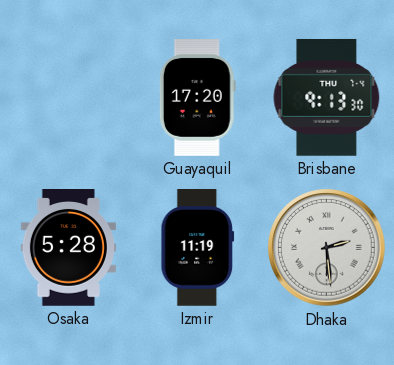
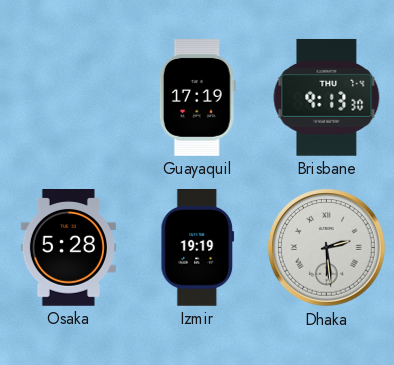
Guayaquil: 17:20 -> 17:19
Izmir: 11:19 -> 19:19
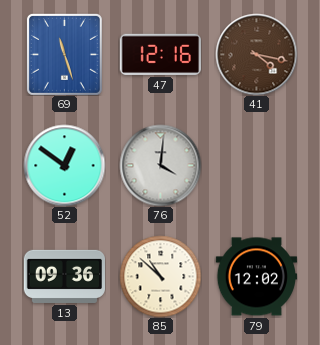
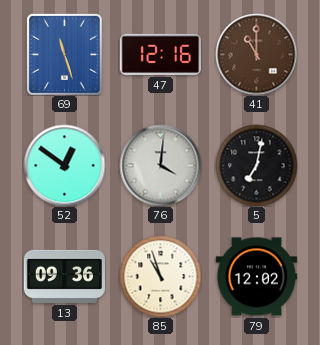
41: 4:17 -> 11:00
5: none -> 7:02
85: 10:52 -> 10:57
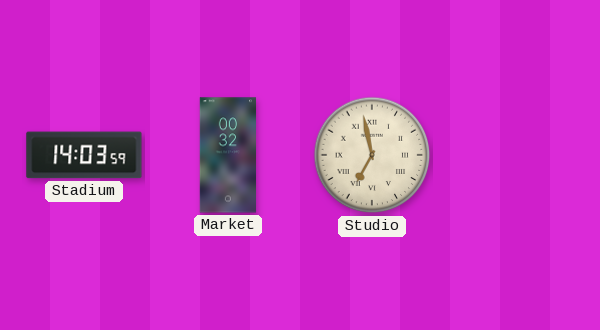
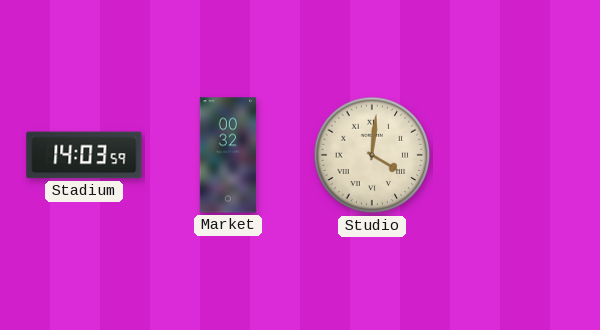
Studio: 6:58 -> 4:01
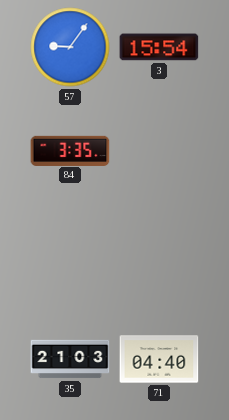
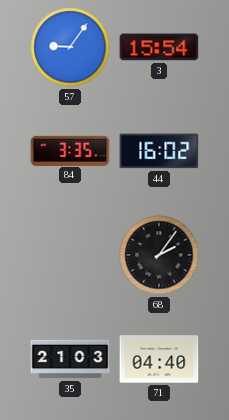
44: none -> 16:02
68: none -> 2:06
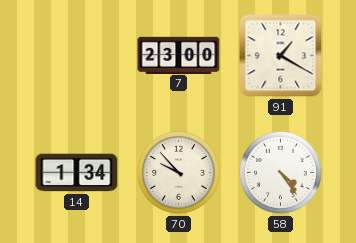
::::::::::
* REQUEST:
Please reproduce every text line from the records above word for word, and leave the pictures out.

* TASK RESPONSE:
Guayaquil: 17:20 -> 17:19
Izmir: 11:19 -> 19:19
41: 4:17 -> 11:00
5: none -> 7:02
85: 10:52 -> 10:57
Studio: 6:58 -> 4:01
44: none -> 16:02
68: none -> 2:06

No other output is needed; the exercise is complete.